Check each line of the listing for the string "ALARM", count the lines that have it, and answer with that number only.

Material provided:
+ + + +
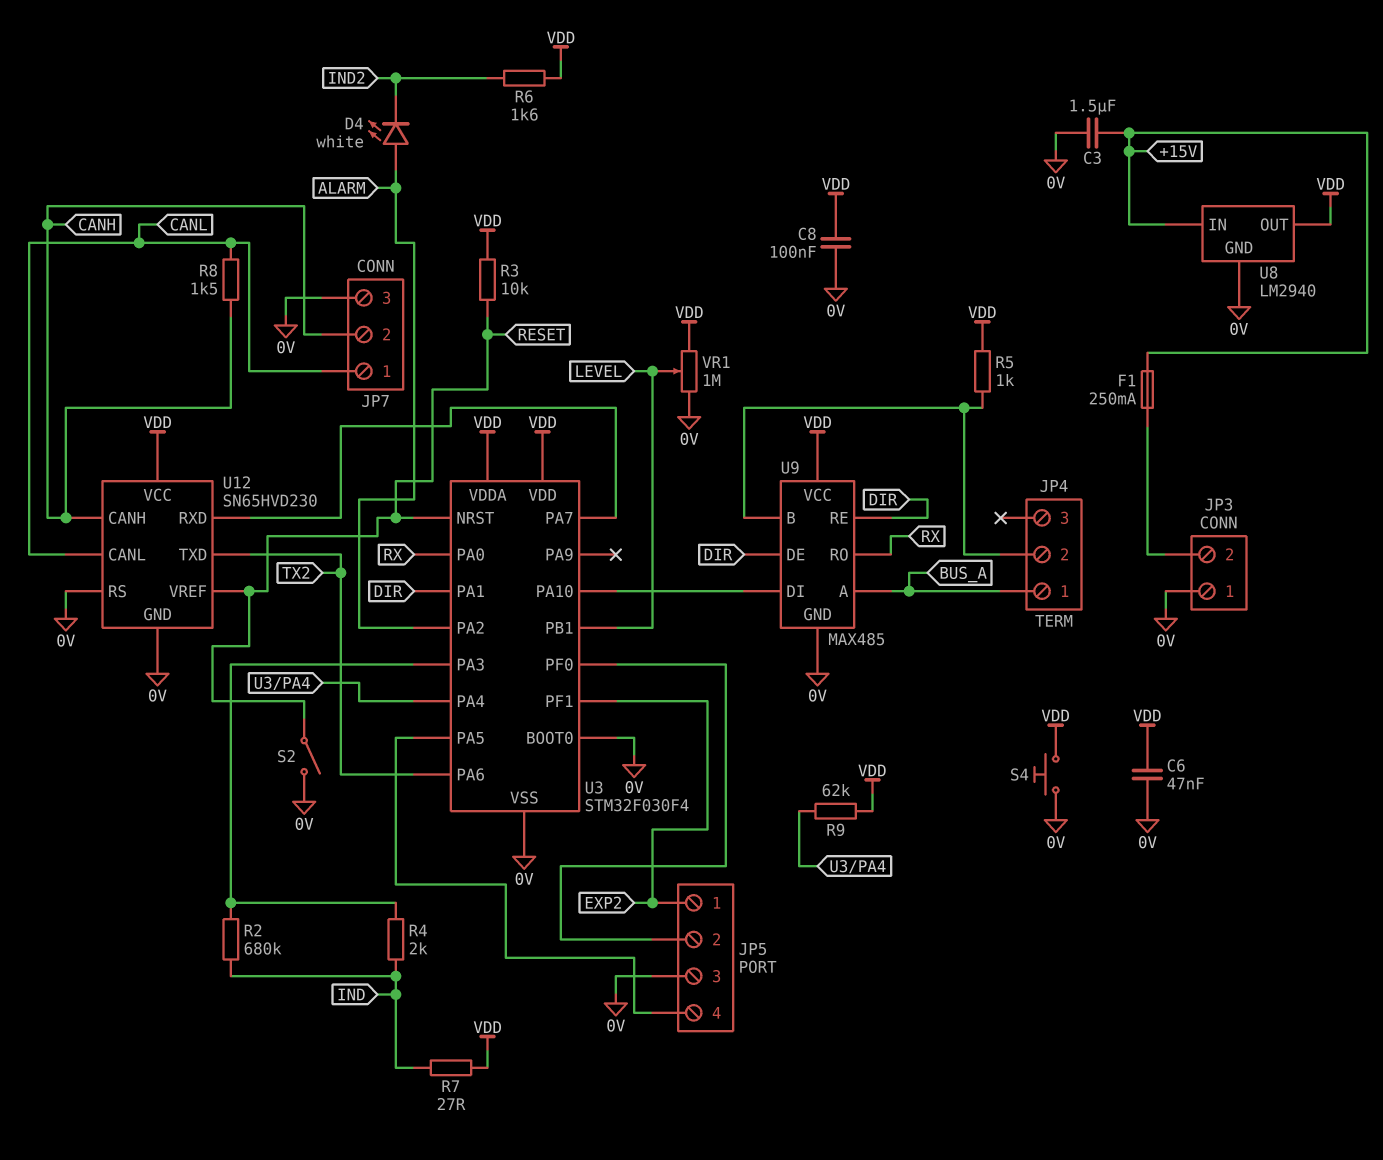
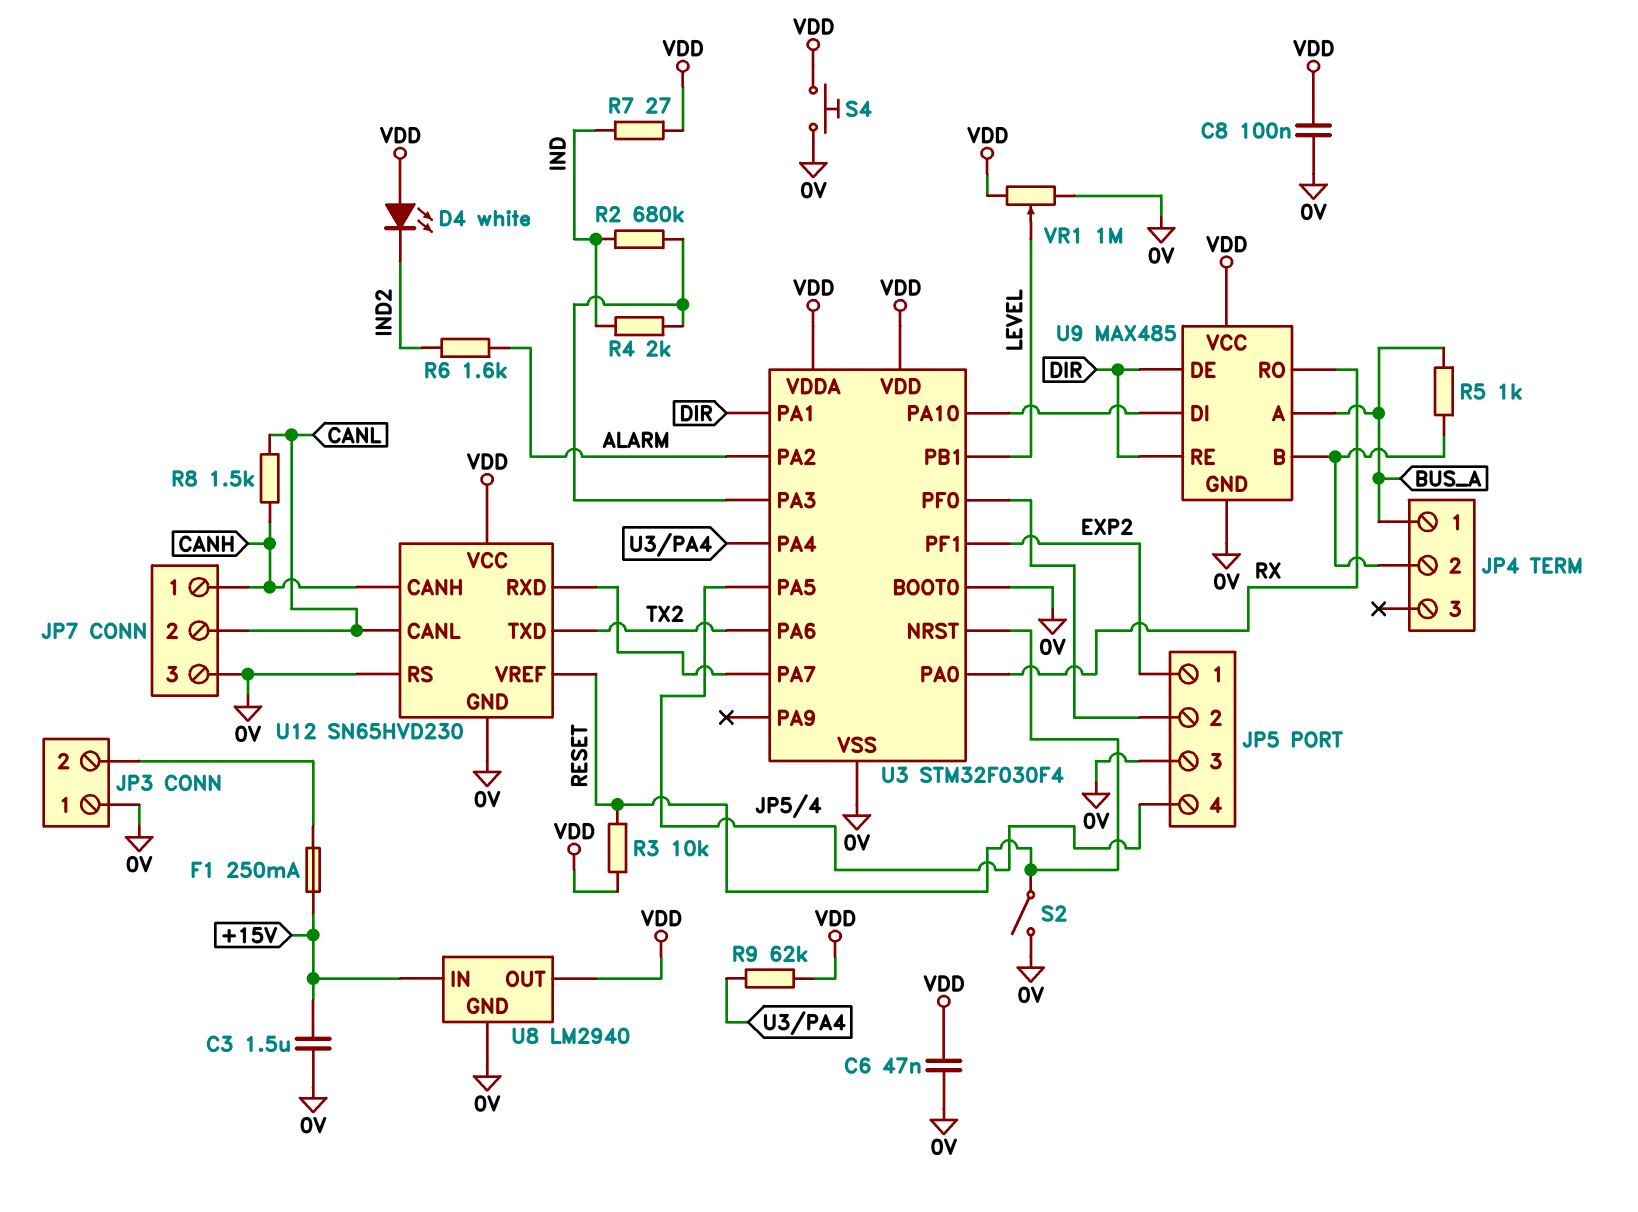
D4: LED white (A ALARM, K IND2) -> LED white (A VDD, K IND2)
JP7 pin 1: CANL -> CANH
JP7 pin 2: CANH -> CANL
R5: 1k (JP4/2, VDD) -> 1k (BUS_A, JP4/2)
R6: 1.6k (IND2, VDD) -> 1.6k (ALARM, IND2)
+ + + +
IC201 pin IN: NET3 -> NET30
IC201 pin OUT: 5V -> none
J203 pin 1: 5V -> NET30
+ + + +
Exercise solution: 2